• INPUT DATA:
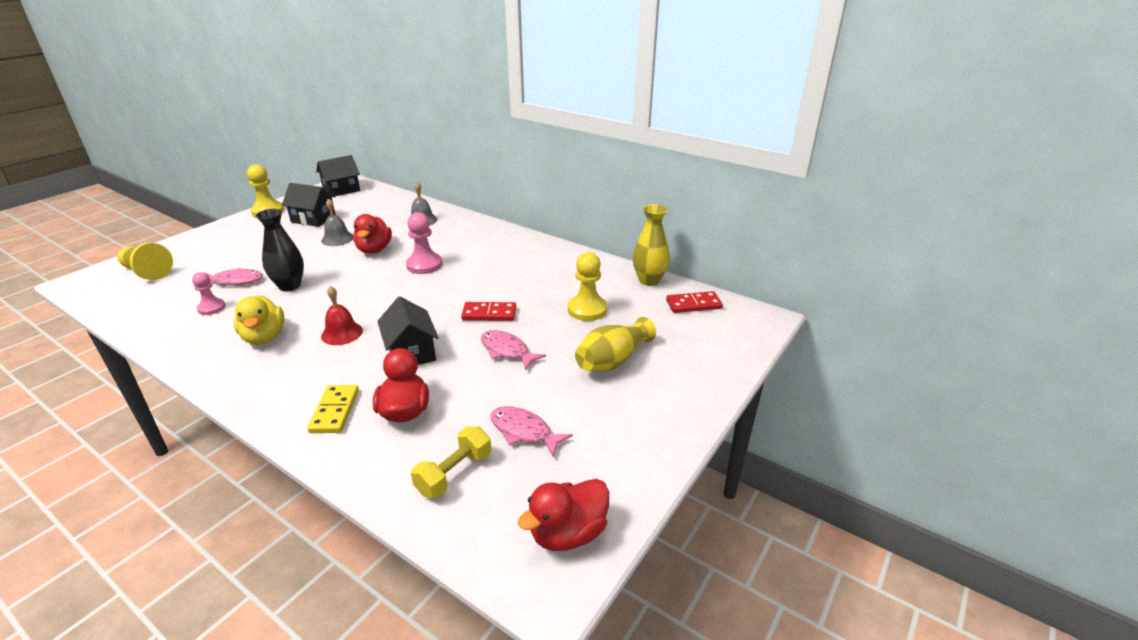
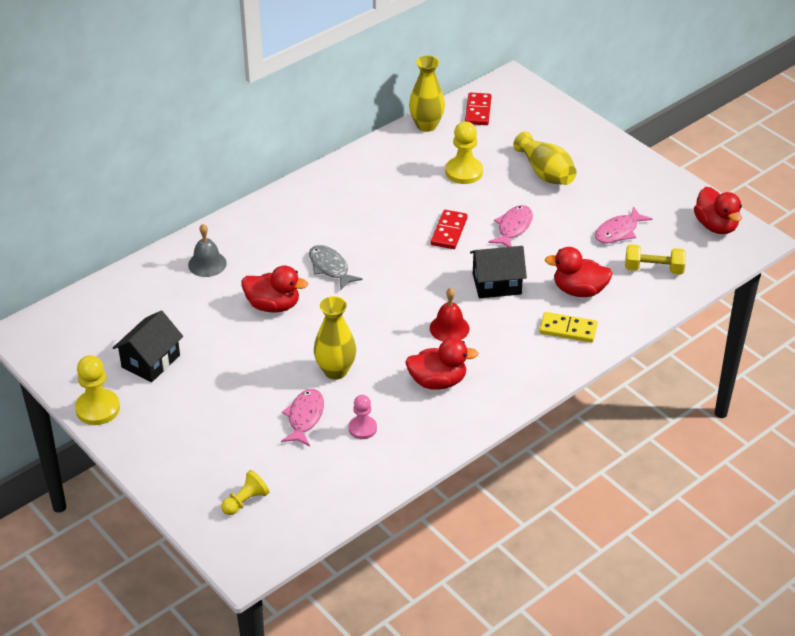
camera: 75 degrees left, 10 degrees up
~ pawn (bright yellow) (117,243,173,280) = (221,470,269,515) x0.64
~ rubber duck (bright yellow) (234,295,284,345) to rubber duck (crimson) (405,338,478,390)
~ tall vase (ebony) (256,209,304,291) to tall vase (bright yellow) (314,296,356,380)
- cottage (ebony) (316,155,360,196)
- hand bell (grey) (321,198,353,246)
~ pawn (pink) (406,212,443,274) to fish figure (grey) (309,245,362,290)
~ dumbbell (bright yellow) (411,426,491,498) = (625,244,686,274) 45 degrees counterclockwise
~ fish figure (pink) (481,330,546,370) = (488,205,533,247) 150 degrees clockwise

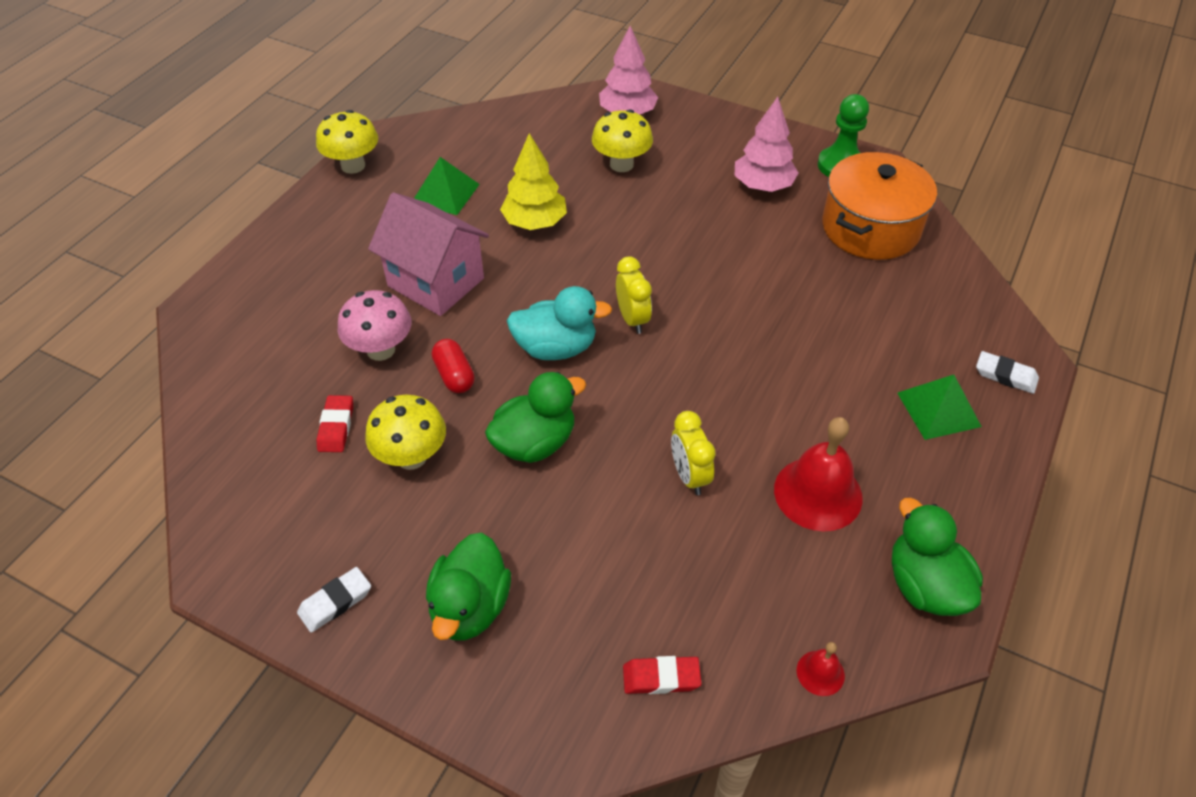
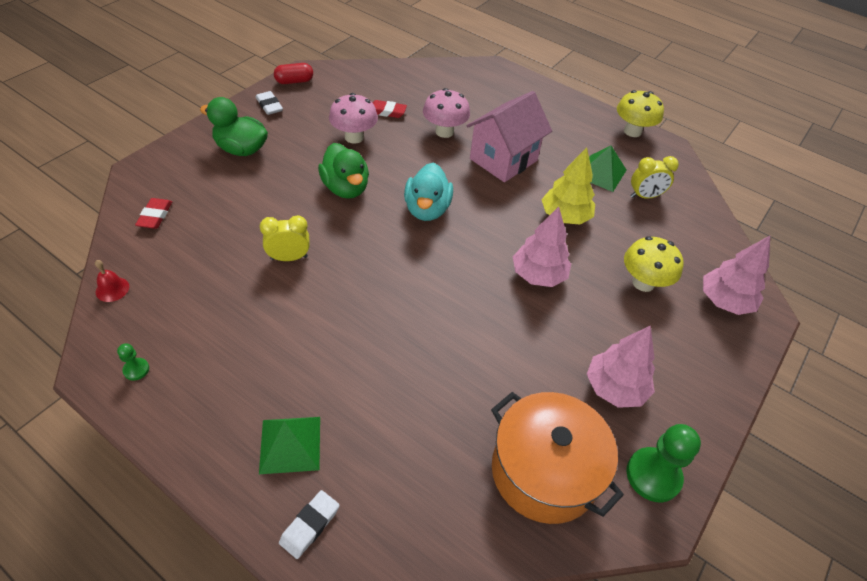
camera: 95 degrees right, 0 degrees up
~ toadstool (bright yellow) (365,395,446,470) to toadstool (pink) (329,93,378,144)
~ capsule (crimson) (432,339,475,393) to (274,63,313,84)
~ clock (bright yellow) (616,256,652,334) to (630,156,679,199)
- hand bell (crimson) (774,417,863,531)
~ rubber duck (leaf-green) (892,498,983,616) to pawn (leaf-green) (117,343,149,380)
+ toy tree (pink) (513,207,571,287)

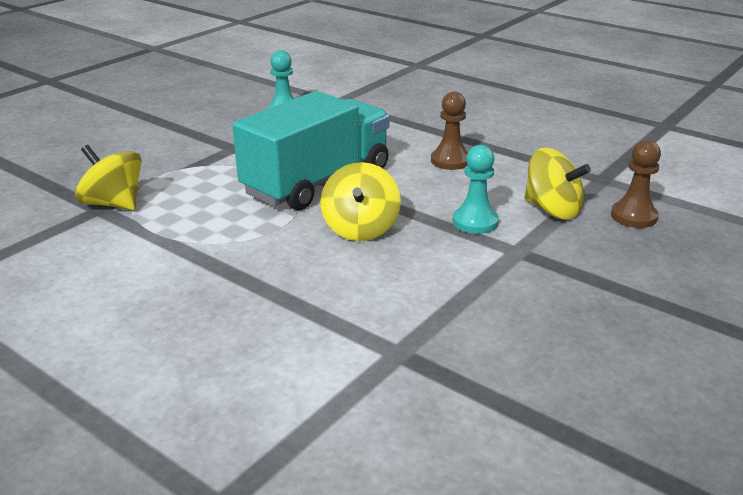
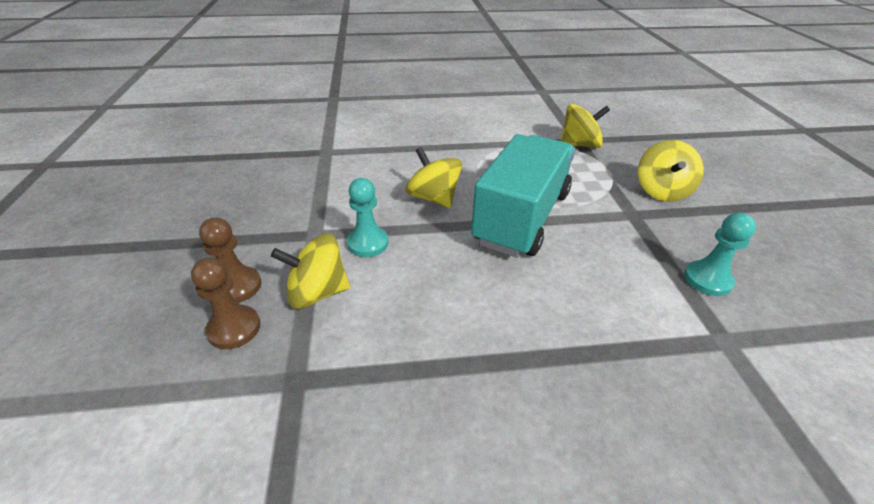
camera: 135 degrees right, 10 degrees up
~ toy truck (aqua) (233,91,390,210) = (471,134,575,258) 150 degrees counterclockwise
~ pawn (dark brown) (431,91,468,170) to (199,218,261,303)
+ toy top (bright yellow) (638,140,704,202)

• WORK INSTRUCTION:
Each line from the one bearing "- hand bell (grey) (321,198,353,246)" through the final line of the records is to be copied exactly, and no pictures are to be included.

• SOLUTION FOR THIS TASK:
- hand bell (grey) (321,198,353,246)
~ pawn (pink) (406,212,443,274) to fish figure (grey) (309,245,362,290)
~ dumbbell (bright yellow) (411,426,491,498) = (625,244,686,274) 45 degrees counterclockwise
~ fish figure (pink) (481,330,546,370) = (488,205,533,247) 150 degrees clockwise

camera: 95 degrees right, 0 degrees up
~ toadstool (bright yellow) (365,395,446,470) to toadstool (pink) (329,93,378,144)
~ capsule (crimson) (432,339,475,393) to (274,63,313,84)
~ clock (bright yellow) (616,256,652,334) to (630,156,679,199)
- hand bell (crimson) (774,417,863,531)
~ rubber duck (leaf-green) (892,498,983,616) to pawn (leaf-green) (117,343,149,380)
+ toy tree (pink) (513,207,571,287)

camera: 135 degrees right, 10 degrees up
~ toy truck (aqua) (233,91,390,210) = (471,134,575,258) 150 degrees counterclockwise
~ pawn (dark brown) (431,91,468,170) to (199,218,261,303)
+ toy top (bright yellow) (638,140,704,202)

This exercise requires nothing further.